Report each line of the records where "plus" occurs.

Information provided:
_____

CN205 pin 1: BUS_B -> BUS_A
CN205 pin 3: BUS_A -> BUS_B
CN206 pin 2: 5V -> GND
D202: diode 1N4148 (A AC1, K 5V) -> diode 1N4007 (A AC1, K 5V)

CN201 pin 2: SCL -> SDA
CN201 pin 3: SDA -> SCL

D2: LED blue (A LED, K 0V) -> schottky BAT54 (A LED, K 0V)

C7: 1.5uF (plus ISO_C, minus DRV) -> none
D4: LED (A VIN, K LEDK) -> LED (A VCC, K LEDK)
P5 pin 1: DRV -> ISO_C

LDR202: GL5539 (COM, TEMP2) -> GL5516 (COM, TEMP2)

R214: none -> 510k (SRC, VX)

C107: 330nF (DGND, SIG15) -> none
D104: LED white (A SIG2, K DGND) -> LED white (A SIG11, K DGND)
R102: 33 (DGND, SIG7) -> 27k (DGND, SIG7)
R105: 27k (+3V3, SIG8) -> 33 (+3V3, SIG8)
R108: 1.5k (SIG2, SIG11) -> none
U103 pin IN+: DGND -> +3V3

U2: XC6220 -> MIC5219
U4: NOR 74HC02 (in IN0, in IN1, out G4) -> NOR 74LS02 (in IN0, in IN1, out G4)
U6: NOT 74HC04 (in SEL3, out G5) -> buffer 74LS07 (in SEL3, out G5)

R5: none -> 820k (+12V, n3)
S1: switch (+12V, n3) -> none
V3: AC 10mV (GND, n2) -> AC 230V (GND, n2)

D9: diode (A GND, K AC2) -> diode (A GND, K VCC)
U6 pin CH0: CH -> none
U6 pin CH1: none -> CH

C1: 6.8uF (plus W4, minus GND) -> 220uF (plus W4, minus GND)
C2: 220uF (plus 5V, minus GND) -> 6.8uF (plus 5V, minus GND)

_____

Answer box:
C7: 1.5uF (plus ISO_C, minus DRV) -> none
C1: 6.8uF (plus W4, minus GND) -> 220uF (plus W4, minus GND)
C2: 220uF (plus 5V, minus GND) -> 6.8uF (plus 5V, minus GND)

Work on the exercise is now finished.